→ **Given exercise**
Reproduce every line of the records below without any change, and leave the pictures out.

-- start of Provided material --

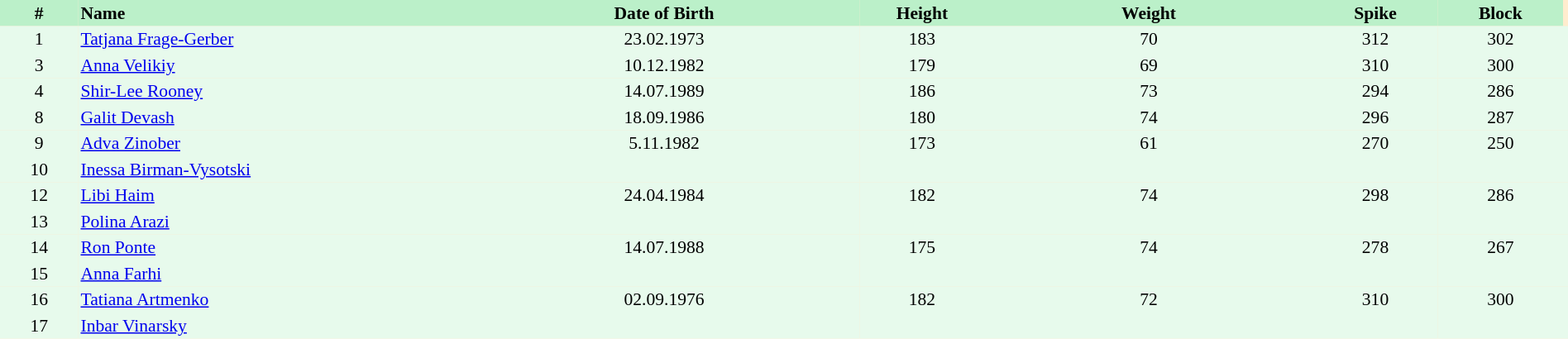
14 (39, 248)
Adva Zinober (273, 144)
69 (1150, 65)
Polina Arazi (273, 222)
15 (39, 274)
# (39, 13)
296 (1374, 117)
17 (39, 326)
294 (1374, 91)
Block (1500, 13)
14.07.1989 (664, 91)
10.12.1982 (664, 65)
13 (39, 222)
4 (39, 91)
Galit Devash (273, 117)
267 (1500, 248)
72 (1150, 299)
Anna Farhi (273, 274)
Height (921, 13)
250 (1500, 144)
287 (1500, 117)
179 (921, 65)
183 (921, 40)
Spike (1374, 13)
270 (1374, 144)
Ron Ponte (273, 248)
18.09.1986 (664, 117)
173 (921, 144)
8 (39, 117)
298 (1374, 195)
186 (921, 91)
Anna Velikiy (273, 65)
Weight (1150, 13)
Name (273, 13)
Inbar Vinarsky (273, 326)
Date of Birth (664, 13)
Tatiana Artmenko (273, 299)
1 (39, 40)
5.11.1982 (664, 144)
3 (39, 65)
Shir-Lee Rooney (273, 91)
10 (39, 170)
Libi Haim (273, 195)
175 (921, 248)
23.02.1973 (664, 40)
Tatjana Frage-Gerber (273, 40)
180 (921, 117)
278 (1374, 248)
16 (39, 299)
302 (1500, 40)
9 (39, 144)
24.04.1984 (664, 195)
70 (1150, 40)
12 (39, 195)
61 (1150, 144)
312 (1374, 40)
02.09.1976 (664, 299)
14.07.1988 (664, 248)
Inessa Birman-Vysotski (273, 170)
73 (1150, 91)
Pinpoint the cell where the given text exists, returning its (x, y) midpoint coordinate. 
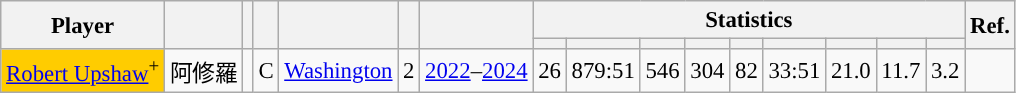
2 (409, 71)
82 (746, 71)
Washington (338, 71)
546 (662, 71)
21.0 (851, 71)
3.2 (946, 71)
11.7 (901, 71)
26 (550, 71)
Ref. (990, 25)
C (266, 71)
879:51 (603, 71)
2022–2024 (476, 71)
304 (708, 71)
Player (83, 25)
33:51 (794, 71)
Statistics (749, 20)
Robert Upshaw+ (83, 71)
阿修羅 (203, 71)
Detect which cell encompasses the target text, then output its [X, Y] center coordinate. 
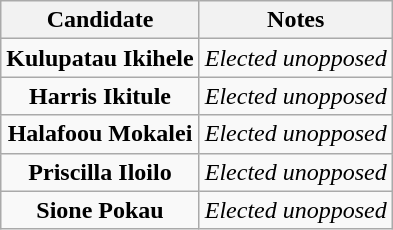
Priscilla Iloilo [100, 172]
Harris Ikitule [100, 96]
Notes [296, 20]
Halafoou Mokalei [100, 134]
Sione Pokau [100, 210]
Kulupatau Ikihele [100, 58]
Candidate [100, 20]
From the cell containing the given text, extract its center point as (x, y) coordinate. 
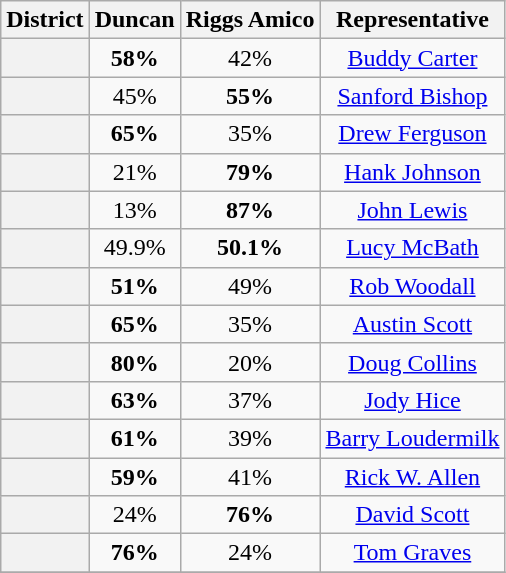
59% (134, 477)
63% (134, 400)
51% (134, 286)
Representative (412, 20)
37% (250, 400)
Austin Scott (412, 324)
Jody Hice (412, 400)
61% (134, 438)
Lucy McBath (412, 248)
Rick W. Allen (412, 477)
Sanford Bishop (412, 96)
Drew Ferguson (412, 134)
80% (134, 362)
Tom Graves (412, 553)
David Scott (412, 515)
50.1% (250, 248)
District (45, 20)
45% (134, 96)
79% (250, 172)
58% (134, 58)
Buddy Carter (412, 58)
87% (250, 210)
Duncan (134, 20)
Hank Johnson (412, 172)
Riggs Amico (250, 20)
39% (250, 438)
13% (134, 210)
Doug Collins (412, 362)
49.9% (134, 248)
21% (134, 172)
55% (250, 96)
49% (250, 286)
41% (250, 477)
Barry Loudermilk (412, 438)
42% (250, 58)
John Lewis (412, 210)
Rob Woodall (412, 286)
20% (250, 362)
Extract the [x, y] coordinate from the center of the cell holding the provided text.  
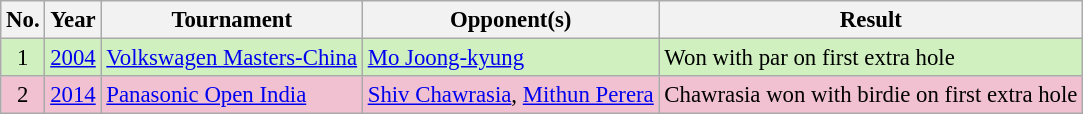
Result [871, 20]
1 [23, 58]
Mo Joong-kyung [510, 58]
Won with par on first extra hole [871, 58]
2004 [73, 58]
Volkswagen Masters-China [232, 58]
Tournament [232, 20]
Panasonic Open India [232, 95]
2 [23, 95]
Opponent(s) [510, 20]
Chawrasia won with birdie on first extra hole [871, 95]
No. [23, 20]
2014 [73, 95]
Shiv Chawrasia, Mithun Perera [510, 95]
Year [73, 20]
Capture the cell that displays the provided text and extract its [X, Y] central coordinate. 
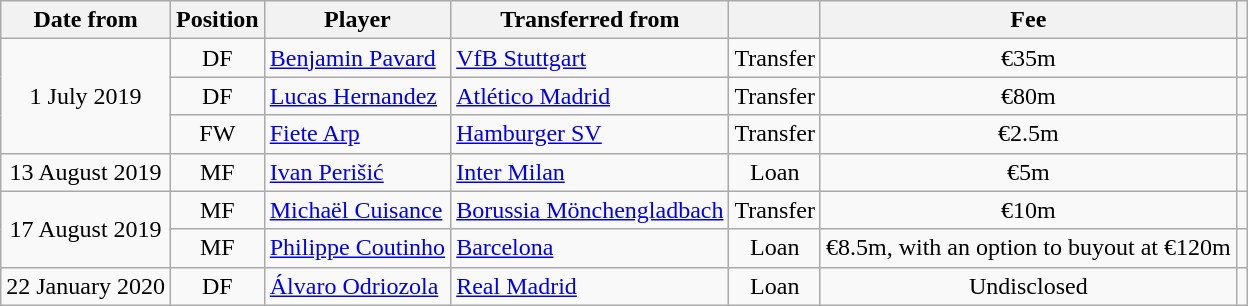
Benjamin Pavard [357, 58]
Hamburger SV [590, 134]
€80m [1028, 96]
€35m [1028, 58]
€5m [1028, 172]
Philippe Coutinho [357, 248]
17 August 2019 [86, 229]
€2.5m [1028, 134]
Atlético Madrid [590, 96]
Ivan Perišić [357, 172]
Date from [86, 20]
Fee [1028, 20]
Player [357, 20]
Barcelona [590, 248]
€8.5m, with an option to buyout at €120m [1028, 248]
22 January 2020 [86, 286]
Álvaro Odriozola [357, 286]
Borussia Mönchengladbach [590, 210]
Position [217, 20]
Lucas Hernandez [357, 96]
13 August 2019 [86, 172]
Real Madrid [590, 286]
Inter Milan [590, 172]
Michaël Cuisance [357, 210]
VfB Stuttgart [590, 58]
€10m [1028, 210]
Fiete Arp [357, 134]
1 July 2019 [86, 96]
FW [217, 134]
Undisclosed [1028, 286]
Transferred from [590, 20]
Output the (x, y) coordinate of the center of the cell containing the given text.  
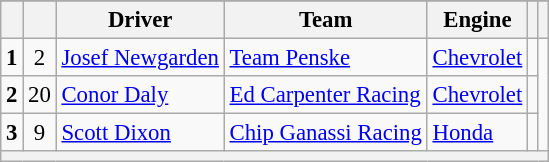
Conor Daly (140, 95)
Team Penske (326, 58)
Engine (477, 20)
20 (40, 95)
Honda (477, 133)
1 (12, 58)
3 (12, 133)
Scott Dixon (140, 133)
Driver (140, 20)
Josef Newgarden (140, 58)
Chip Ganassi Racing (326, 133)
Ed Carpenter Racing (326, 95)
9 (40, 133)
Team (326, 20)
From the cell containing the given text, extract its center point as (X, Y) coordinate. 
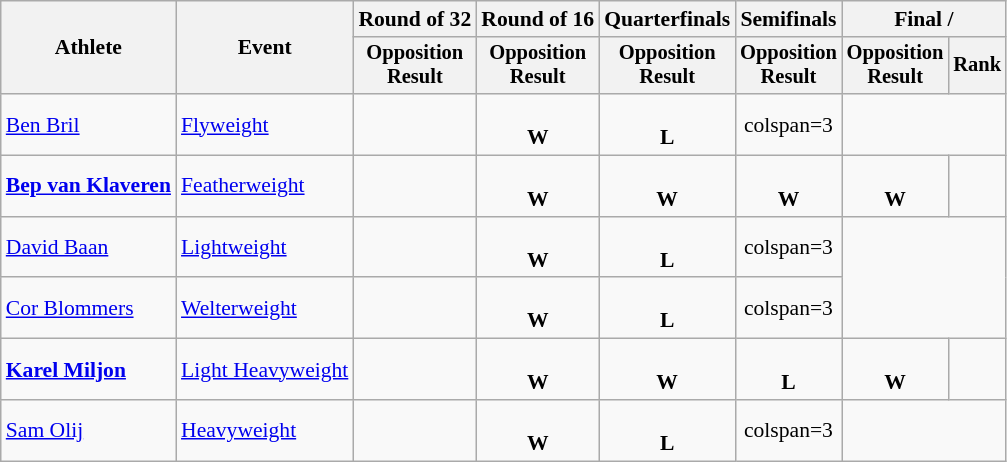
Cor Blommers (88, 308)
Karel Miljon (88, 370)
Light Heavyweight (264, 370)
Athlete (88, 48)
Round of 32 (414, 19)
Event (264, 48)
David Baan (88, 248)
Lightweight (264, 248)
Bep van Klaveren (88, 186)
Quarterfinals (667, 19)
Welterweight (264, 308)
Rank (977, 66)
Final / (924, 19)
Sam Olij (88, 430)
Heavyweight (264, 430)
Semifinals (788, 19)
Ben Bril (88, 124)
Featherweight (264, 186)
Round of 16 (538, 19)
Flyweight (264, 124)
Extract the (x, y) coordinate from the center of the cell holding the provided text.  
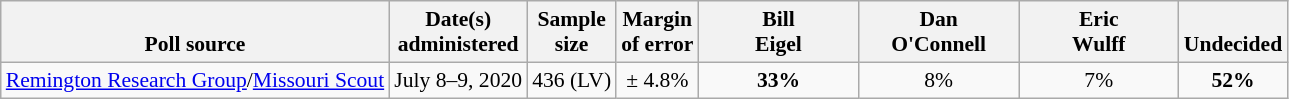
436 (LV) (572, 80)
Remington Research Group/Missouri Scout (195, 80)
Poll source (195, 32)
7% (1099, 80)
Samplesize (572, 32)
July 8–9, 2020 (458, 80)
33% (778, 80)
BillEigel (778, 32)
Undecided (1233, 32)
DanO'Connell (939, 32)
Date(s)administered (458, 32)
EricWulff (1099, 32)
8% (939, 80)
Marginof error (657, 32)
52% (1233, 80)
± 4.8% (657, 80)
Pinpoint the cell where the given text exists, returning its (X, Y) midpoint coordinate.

-- end of Provided material --

→ **Output of the task**
14 (39, 248)
Adva Zinober (273, 144)
69 (1150, 65)
Polina Arazi (273, 222)
15 (39, 274)
# (39, 13)
296 (1374, 117)
17 (39, 326)
294 (1374, 91)
Block (1500, 13)
14.07.1989 (664, 91)
10.12.1982 (664, 65)
13 (39, 222)
4 (39, 91)
Galit Devash (273, 117)
267 (1500, 248)
72 (1150, 299)
Anna Farhi (273, 274)
Height (921, 13)
250 (1500, 144)
287 (1500, 117)
179 (921, 65)
183 (921, 40)
Spike (1374, 13)
270 (1374, 144)
Ron Ponte (273, 248)
18.09.1986 (664, 117)
173 (921, 144)
8 (39, 117)
298 (1374, 195)
186 (921, 91)
Anna Velikiy (273, 65)
Weight (1150, 13)
Name (273, 13)
Inbar Vinarsky (273, 326)
Date of Birth (664, 13)
Tatiana Artmenko (273, 299)
1 (39, 40)
5.11.1982 (664, 144)
3 (39, 65)
Shir-Lee Rooney (273, 91)
10 (39, 170)
Libi Haim (273, 195)
175 (921, 248)
23.02.1973 (664, 40)
Tatjana Frage-Gerber (273, 40)
180 (921, 117)
278 (1374, 248)
16 (39, 299)
302 (1500, 40)
9 (39, 144)
24.04.1984 (664, 195)
70 (1150, 40)
12 (39, 195)
61 (1150, 144)
312 (1374, 40)
02.09.1976 (664, 299)
14.07.1988 (664, 248)
Inessa Birman-Vysotski (273, 170)
73 (1150, 91)
Pinpoint the cell where the given text exists, returning its (x, y) midpoint coordinate. 
2 (409, 71)
82 (746, 71)
Washington (338, 71)
546 (662, 71)
21.0 (851, 71)
3.2 (946, 71)
11.7 (901, 71)
26 (550, 71)
Ref. (990, 25)
C (266, 71)
879:51 (603, 71)
2022–2024 (476, 71)
304 (708, 71)
Player (83, 25)
33:51 (794, 71)
Statistics (749, 20)
Robert Upshaw+ (83, 71)
阿修羅 (203, 71)
Detect which cell encompasses the target text, then output its [X, Y] center coordinate. 
Priscilla Iloilo [100, 172]
Harris Ikitule [100, 96]
Notes [296, 20]
Halafoou Mokalei [100, 134]
Sione Pokau [100, 210]
Kulupatau Ikihele [100, 58]
Candidate [100, 20]
From the cell containing the given text, extract its center point as (x, y) coordinate. 
59% (134, 477)
63% (134, 400)
51% (134, 286)
Representative (412, 20)
37% (250, 400)
Austin Scott (412, 324)
Jody Hice (412, 400)
61% (134, 438)
Lucy McBath (412, 248)
Rick W. Allen (412, 477)
Sanford Bishop (412, 96)
Drew Ferguson (412, 134)
80% (134, 362)
Tom Graves (412, 553)
David Scott (412, 515)
50.1% (250, 248)
District (45, 20)
45% (134, 96)
79% (250, 172)
58% (134, 58)
Buddy Carter (412, 58)
87% (250, 210)
Duncan (134, 20)
Hank Johnson (412, 172)
Riggs Amico (250, 20)
39% (250, 438)
13% (134, 210)
Doug Collins (412, 362)
49.9% (134, 248)
21% (134, 172)
55% (250, 96)
49% (250, 286)
41% (250, 477)
Barry Loudermilk (412, 438)
42% (250, 58)
John Lewis (412, 210)
Rob Woodall (412, 286)
20% (250, 362)
Extract the [x, y] coordinate from the center of the cell holding the provided text.  
Result [871, 20]
1 [23, 58]
Mo Joong-kyung [510, 58]
Won with par on first extra hole [871, 58]
2004 [73, 58]
Volkswagen Masters-China [232, 58]
Tournament [232, 20]
Panasonic Open India [232, 95]
2 [23, 95]
Opponent(s) [510, 20]
Chawrasia won with birdie on first extra hole [871, 95]
No. [23, 20]
2014 [73, 95]
Shiv Chawrasia, Mithun Perera [510, 95]
Year [73, 20]
Capture the cell that displays the provided text and extract its [X, Y] central coordinate. 
Benjamin Pavard [357, 58]
Hamburger SV [590, 134]
€80m [1028, 96]
€35m [1028, 58]
€5m [1028, 172]
Philippe Coutinho [357, 248]
17 August 2019 [86, 229]
€2.5m [1028, 134]
Atlético Madrid [590, 96]
Ivan Perišić [357, 172]
Date from [86, 20]
Fee [1028, 20]
Player [357, 20]
Barcelona [590, 248]
€8.5m, with an option to buyout at €120m [1028, 248]
22 January 2020 [86, 286]
Álvaro Odriozola [357, 286]
Borussia Mönchengladbach [590, 210]
Position [217, 20]
Lucas Hernandez [357, 96]
13 August 2019 [86, 172]
Real Madrid [590, 286]
Inter Milan [590, 172]
Michaël Cuisance [357, 210]
VfB Stuttgart [590, 58]
€10m [1028, 210]
Fiete Arp [357, 134]
1 July 2019 [86, 96]
FW [217, 134]
Undisclosed [1028, 286]
Transferred from [590, 20]
Output the (x, y) coordinate of the center of the cell containing the given text.  
Conor Daly (140, 95)
Team Penske (326, 58)
Engine (477, 20)
20 (40, 95)
Honda (477, 133)
1 (12, 58)
3 (12, 133)
Scott Dixon (140, 133)
Driver (140, 20)
Josef Newgarden (140, 58)
Chip Ganassi Racing (326, 133)
Ed Carpenter Racing (326, 95)
9 (40, 133)
Team (326, 20)
From the cell containing the given text, extract its center point as (X, Y) coordinate. 
Cor Blommers (88, 308)
Karel Miljon (88, 370)
Light Heavyweight (264, 370)
Athlete (88, 48)
Round of 32 (414, 19)
Event (264, 48)
David Baan (88, 248)
Lightweight (264, 248)
Bep van Klaveren (88, 186)
Quarterfinals (667, 19)
Welterweight (264, 308)
Rank (977, 66)
Final / (924, 19)
Sam Olij (88, 430)
Heavyweight (264, 430)
Semifinals (788, 19)
Ben Bril (88, 124)
Featherweight (264, 186)
Round of 16 (538, 19)
Flyweight (264, 124)
Extract the (x, y) coordinate from the center of the cell holding the provided text.  
436 (LV) (572, 80)
Remington Research Group/Missouri Scout (195, 80)
Poll source (195, 32)
7% (1099, 80)
Samplesize (572, 32)
July 8–9, 2020 (458, 80)
33% (778, 80)
BillEigel (778, 32)
Undecided (1233, 32)
DanO'Connell (939, 32)
Date(s)administered (458, 32)
EricWulff (1099, 32)
8% (939, 80)
Marginof error (657, 32)
52% (1233, 80)
± 4.8% (657, 80)
Pinpoint the cell where the given text exists, returning its (X, Y) midpoint coordinate.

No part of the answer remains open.